**PROBLEM DETAILS**. Your task is to copy each line of the material that holds the word "turquoise".

===== SOURCE INFORMATION

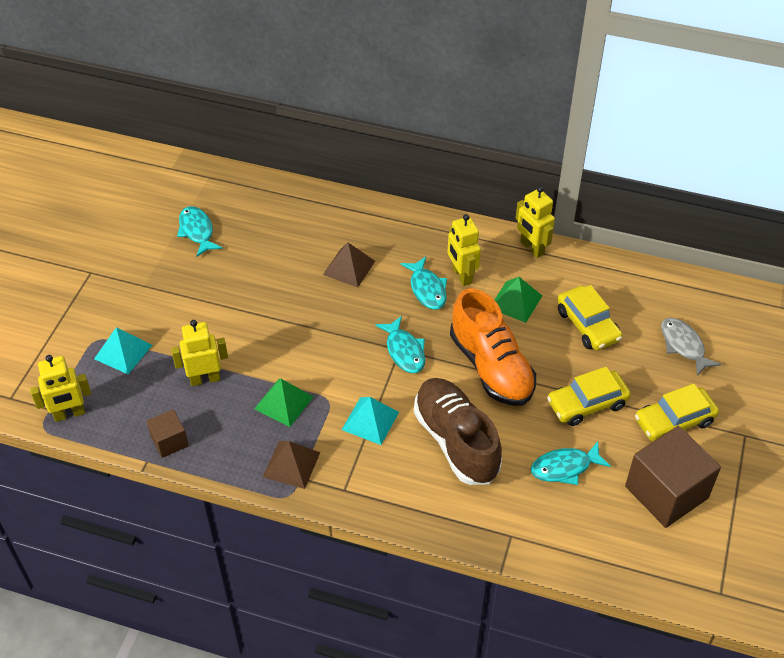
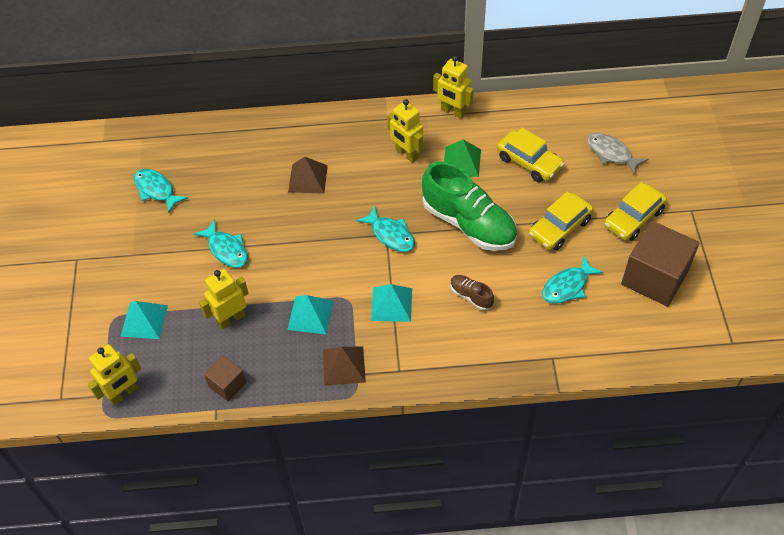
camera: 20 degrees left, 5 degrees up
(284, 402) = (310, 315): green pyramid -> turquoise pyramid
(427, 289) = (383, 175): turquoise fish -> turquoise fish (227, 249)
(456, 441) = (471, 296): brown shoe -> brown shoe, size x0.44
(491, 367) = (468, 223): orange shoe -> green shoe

==========
===== SOURCE INFORMATION

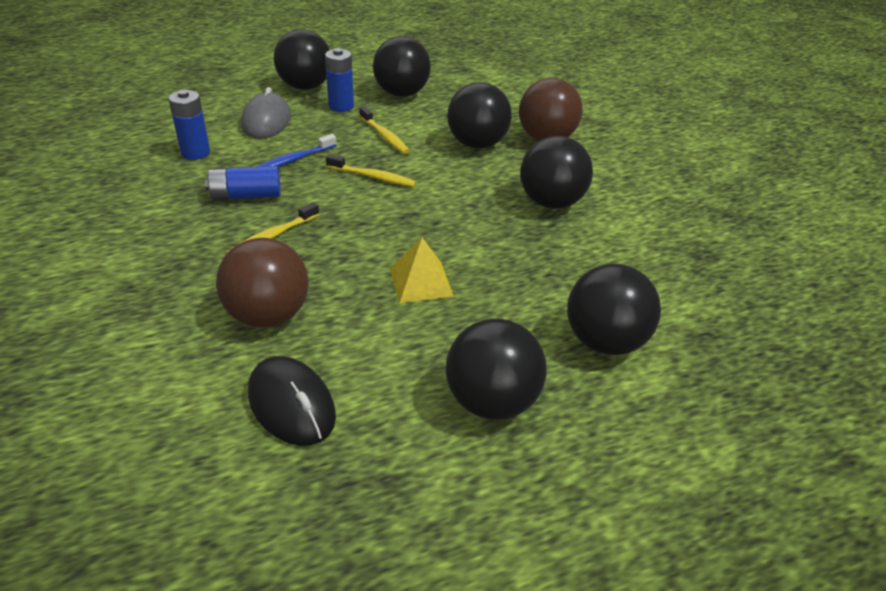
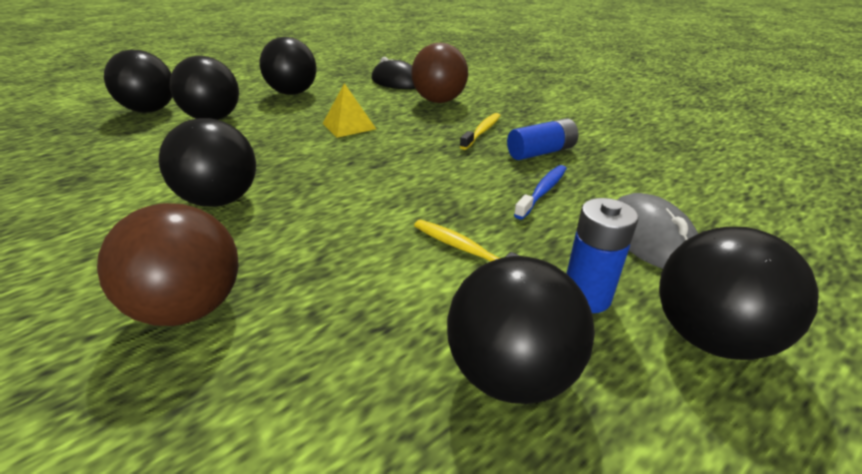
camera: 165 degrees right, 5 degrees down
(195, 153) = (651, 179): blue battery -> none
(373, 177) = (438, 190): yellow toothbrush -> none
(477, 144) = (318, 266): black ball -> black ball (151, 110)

==========
===== SOURCE INFORMATION

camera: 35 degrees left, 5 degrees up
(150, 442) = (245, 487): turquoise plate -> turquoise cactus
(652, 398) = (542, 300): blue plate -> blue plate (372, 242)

==========

**YOUR RESPONSE**.
(284, 402) = (310, 315): green pyramid -> turquoise pyramid
(427, 289) = (383, 175): turquoise fish -> turquoise fish (227, 249)
(150, 442) = (245, 487): turquoise plate -> turquoise cactus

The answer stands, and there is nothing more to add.